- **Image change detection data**
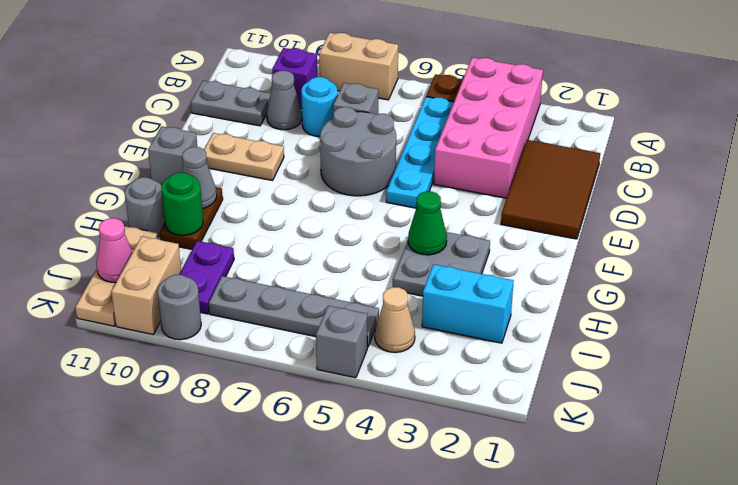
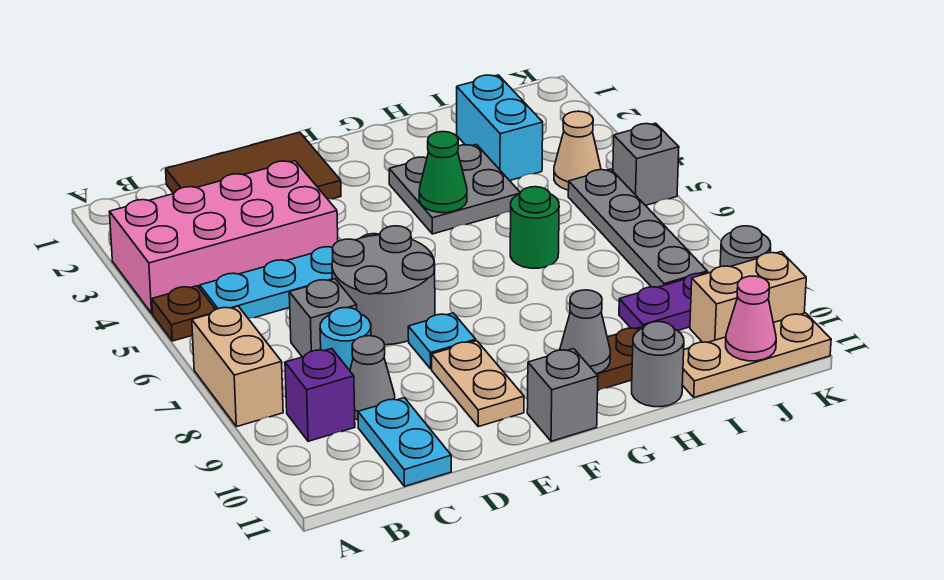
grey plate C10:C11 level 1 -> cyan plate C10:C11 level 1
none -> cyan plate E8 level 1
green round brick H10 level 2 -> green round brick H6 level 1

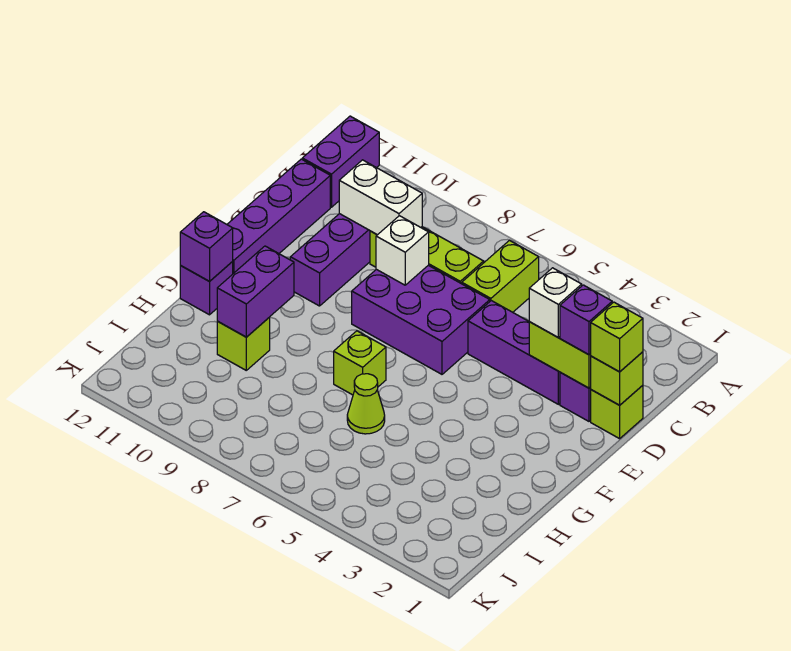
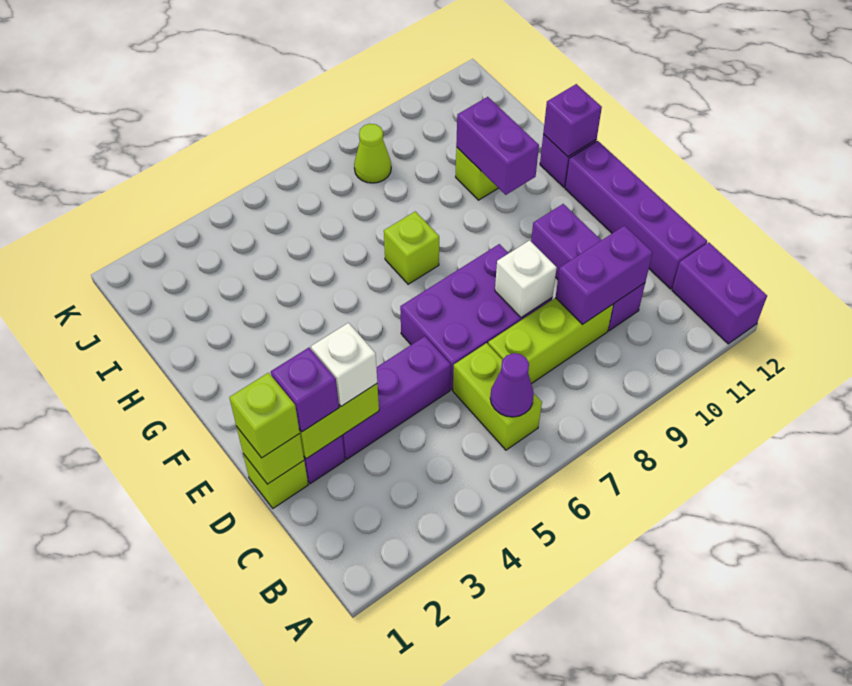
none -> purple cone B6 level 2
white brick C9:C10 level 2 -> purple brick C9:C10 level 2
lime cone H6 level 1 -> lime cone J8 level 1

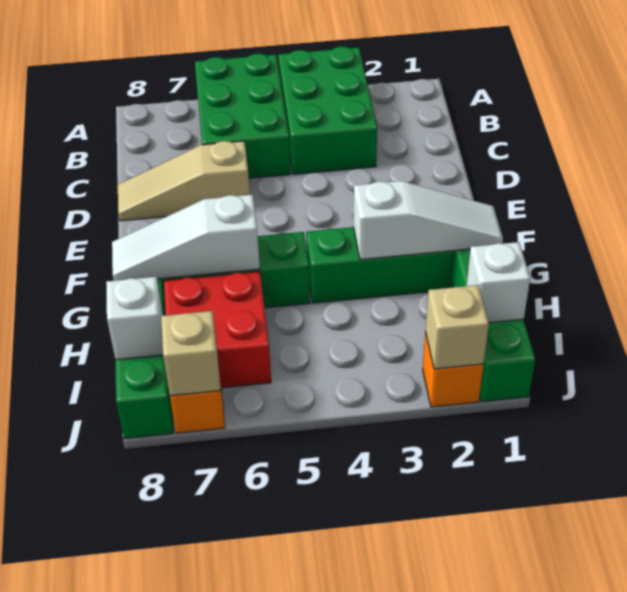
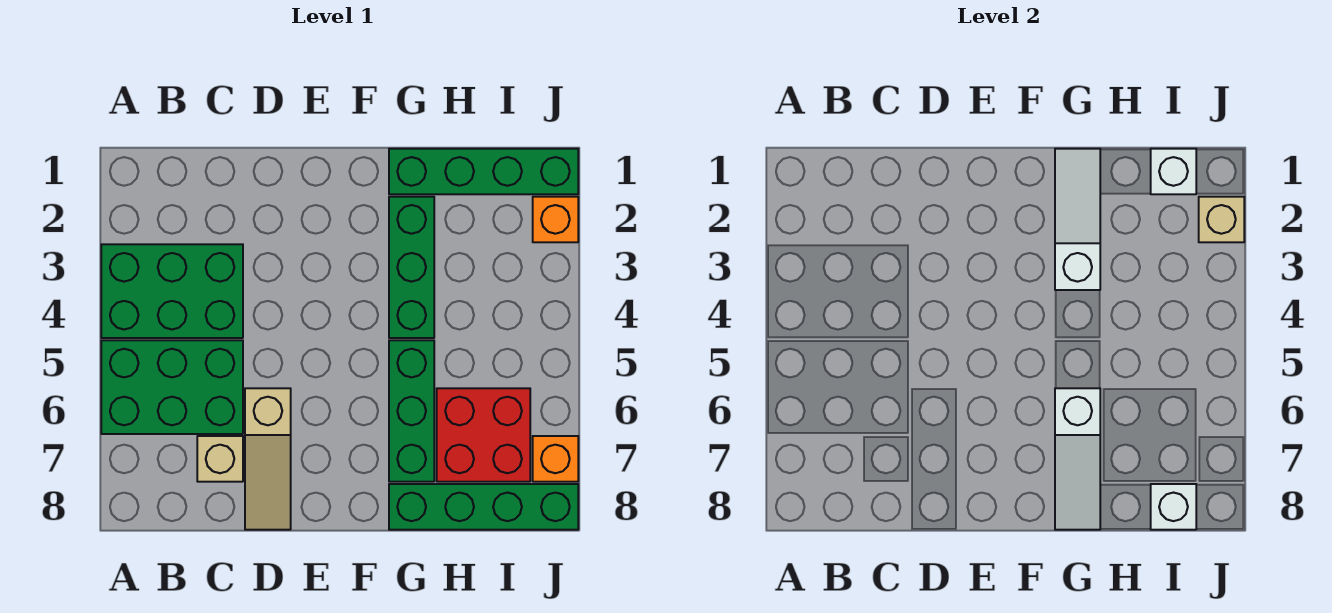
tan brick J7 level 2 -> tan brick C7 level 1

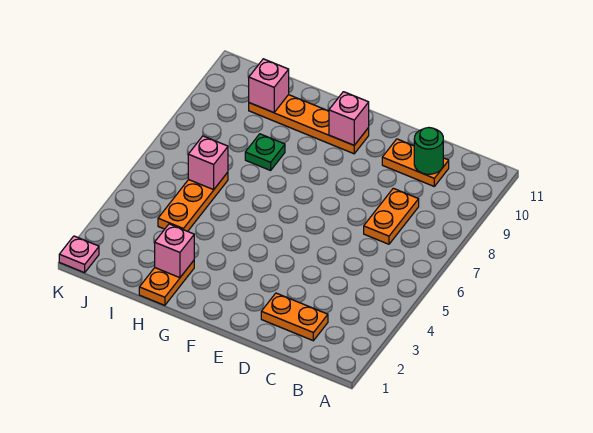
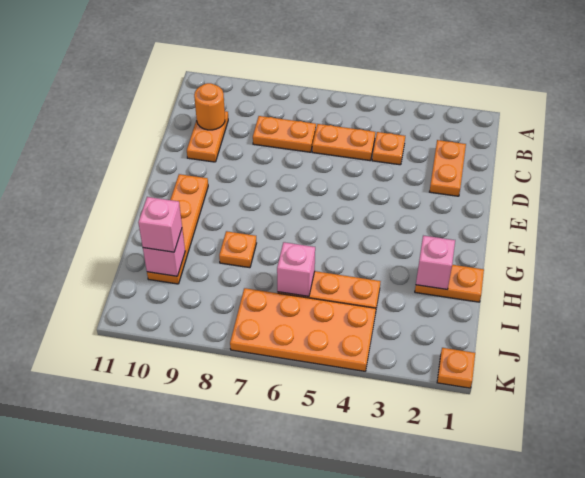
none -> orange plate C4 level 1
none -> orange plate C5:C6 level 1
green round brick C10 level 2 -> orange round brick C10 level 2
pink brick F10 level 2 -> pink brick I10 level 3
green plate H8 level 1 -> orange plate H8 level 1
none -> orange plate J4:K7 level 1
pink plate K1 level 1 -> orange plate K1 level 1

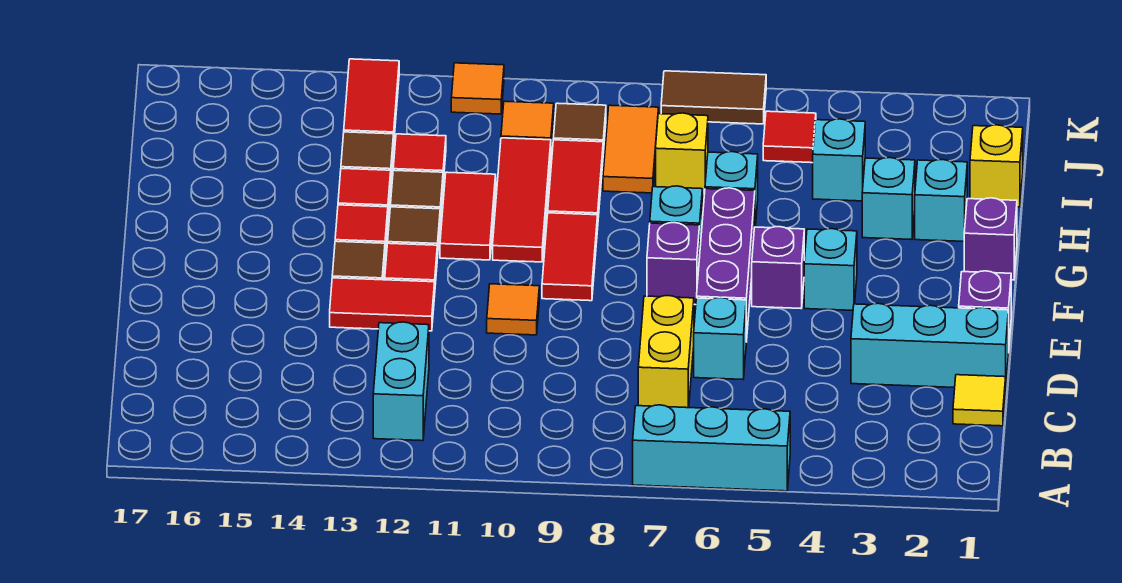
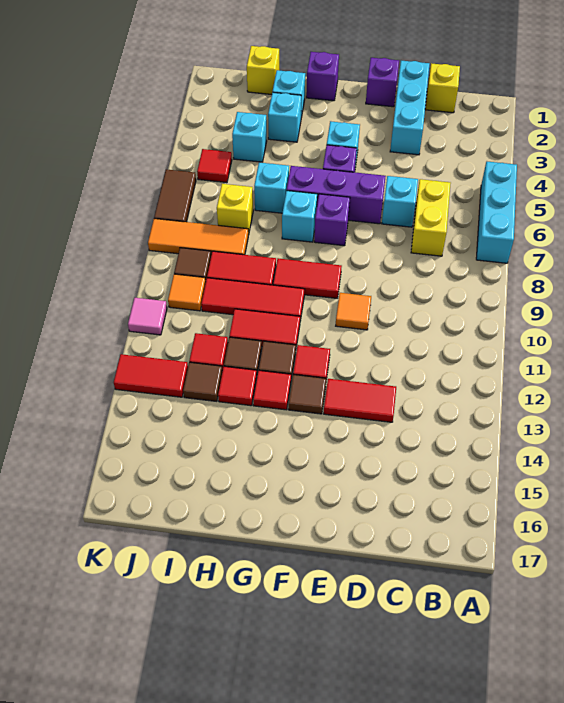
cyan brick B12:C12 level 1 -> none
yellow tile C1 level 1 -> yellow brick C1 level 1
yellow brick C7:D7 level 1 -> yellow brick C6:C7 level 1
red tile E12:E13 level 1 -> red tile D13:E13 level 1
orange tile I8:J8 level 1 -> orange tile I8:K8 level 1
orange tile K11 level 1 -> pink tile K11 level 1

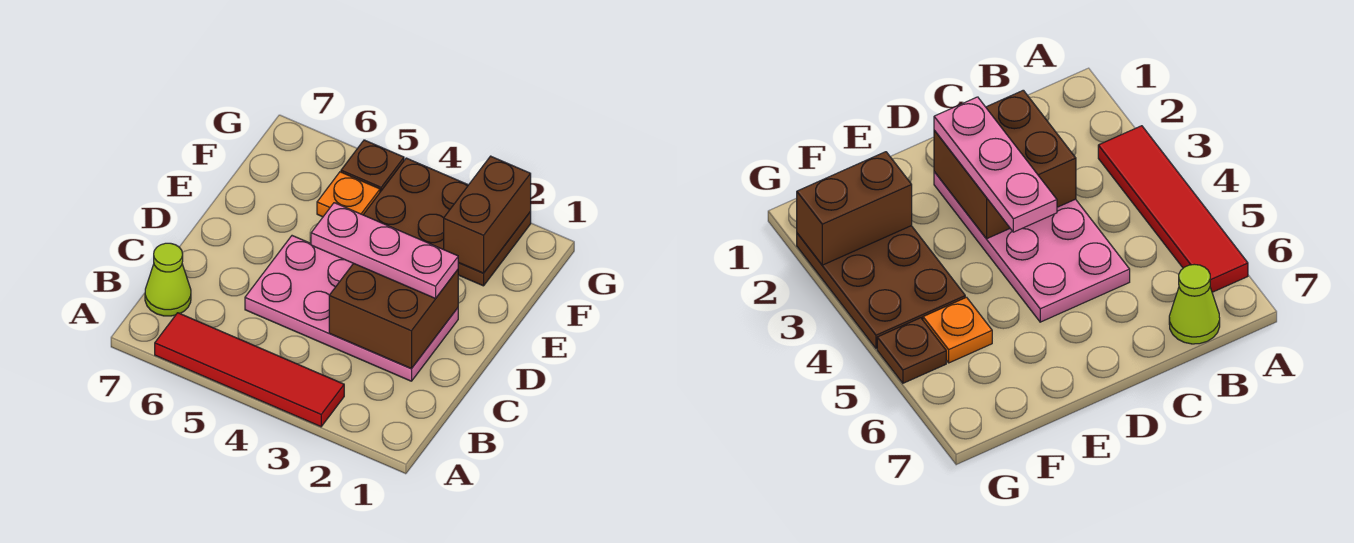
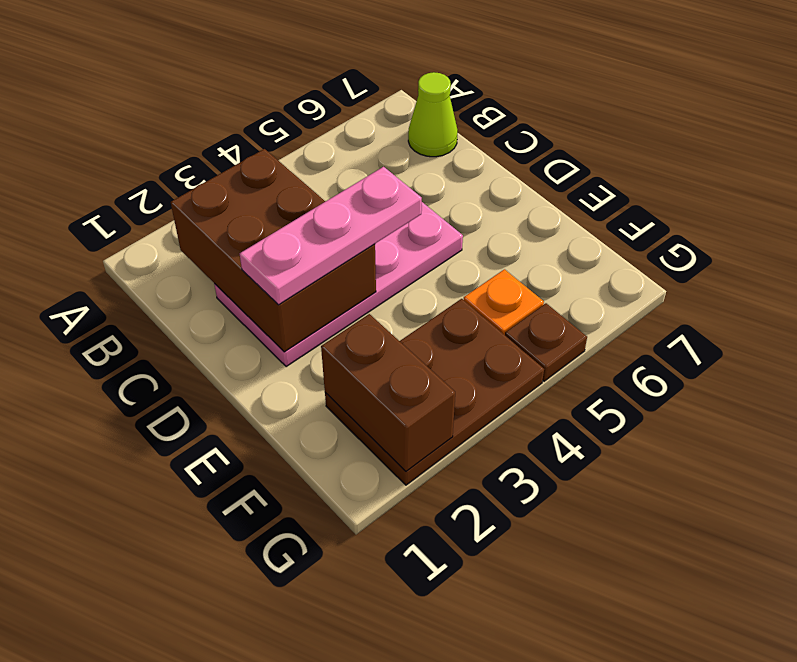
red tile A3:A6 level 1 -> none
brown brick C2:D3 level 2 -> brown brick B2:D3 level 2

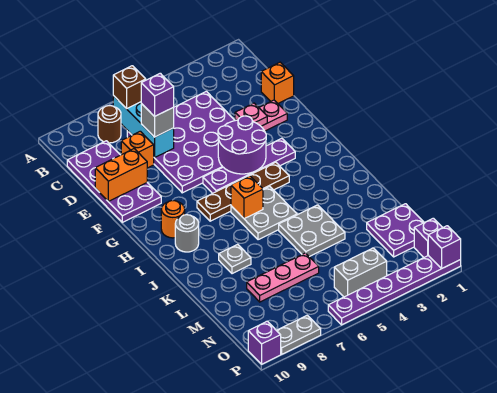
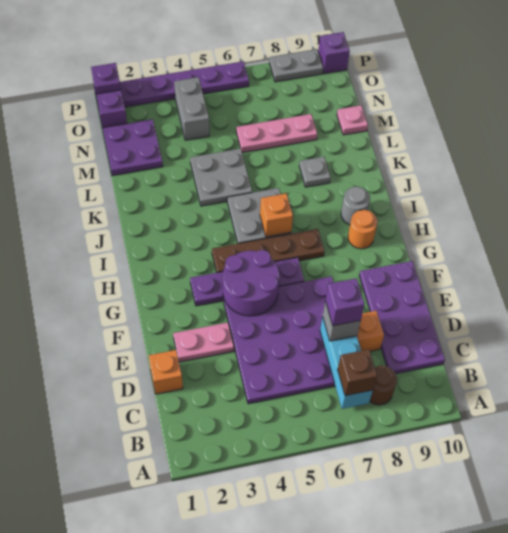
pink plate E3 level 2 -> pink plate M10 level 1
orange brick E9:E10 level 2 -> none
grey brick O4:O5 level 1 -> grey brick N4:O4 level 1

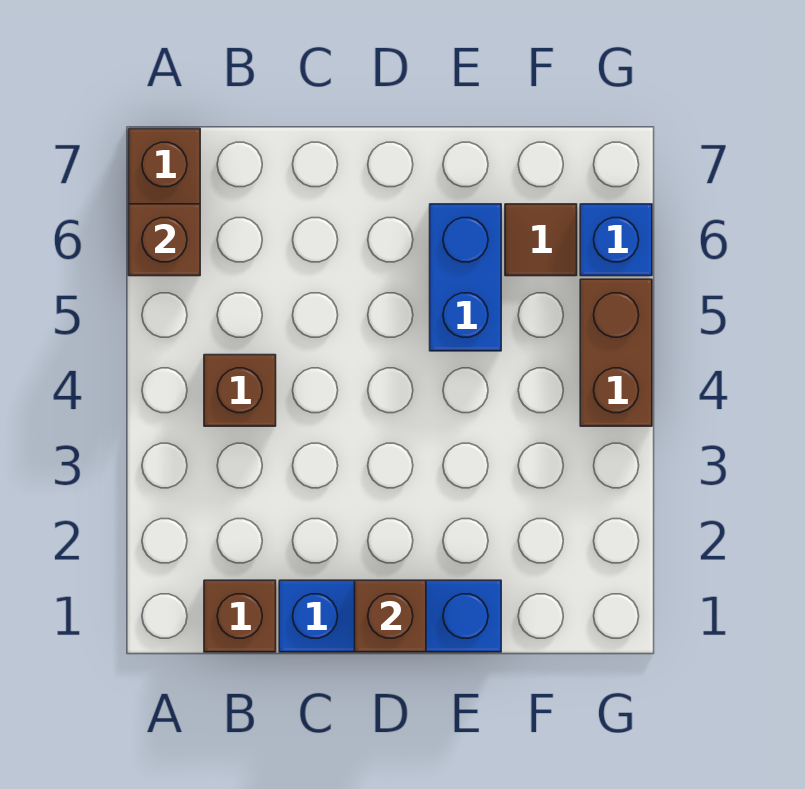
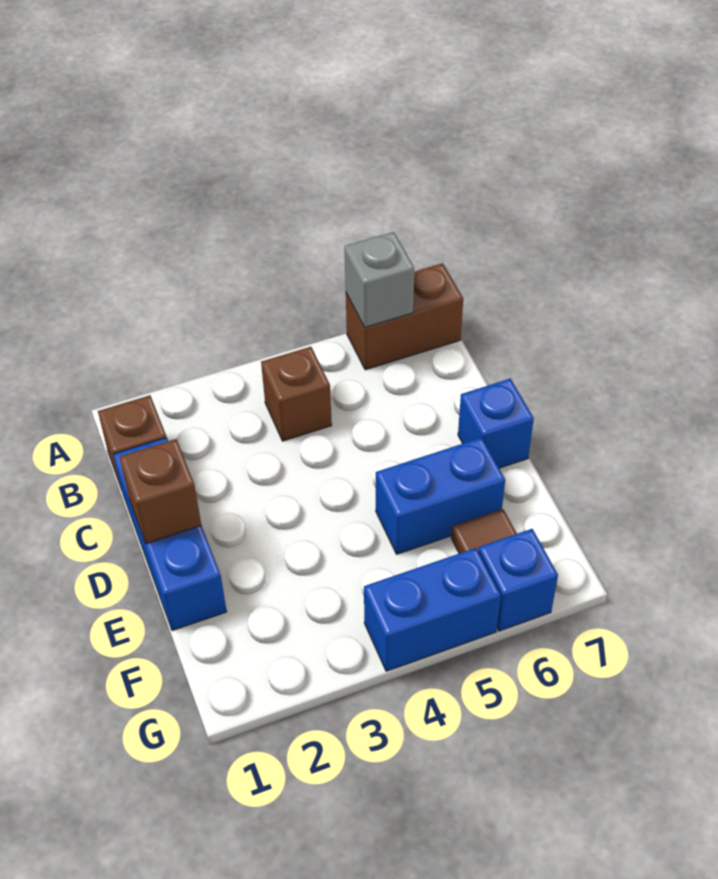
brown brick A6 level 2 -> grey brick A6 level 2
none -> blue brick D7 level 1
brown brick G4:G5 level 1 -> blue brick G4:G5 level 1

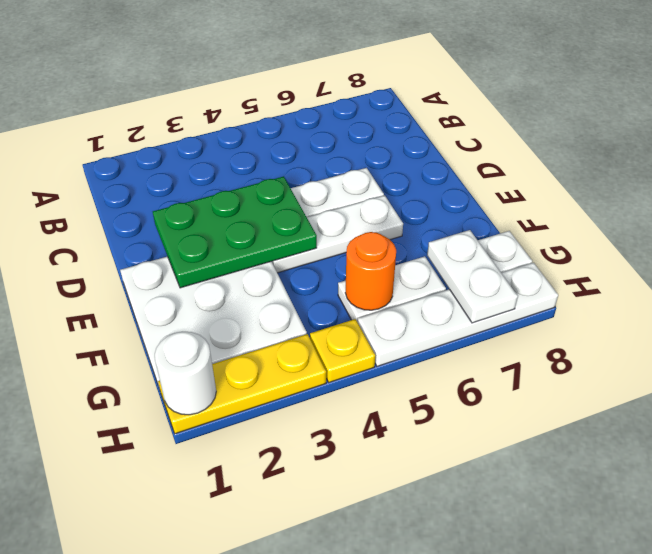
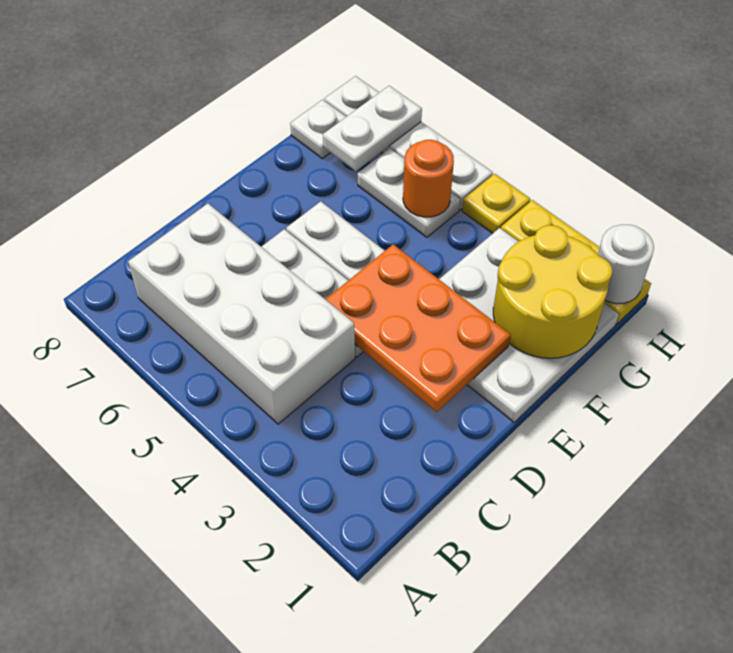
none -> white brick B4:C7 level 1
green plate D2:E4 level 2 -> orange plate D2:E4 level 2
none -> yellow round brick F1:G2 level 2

- **Exercise requirements**
Only the lines above from the one containing "green plate H8" through the one containing "orange brick E9:E10 level 2 -> none" should be returned, verbatim and inclusive, with pictures excluded.

- **Answer area**
green plate H8 level 1 -> orange plate H8 level 1
none -> orange plate J4:K7 level 1
pink plate K1 level 1 -> orange plate K1 level 1

cyan brick B12:C12 level 1 -> none
yellow tile C1 level 1 -> yellow brick C1 level 1
yellow brick C7:D7 level 1 -> yellow brick C6:C7 level 1
red tile E12:E13 level 1 -> red tile D13:E13 level 1
orange tile I8:J8 level 1 -> orange tile I8:K8 level 1
orange tile K11 level 1 -> pink tile K11 level 1

red tile A3:A6 level 1 -> none
brown brick C2:D3 level 2 -> brown brick B2:D3 level 2

pink plate E3 level 2 -> pink plate M10 level 1
orange brick E9:E10 level 2 -> none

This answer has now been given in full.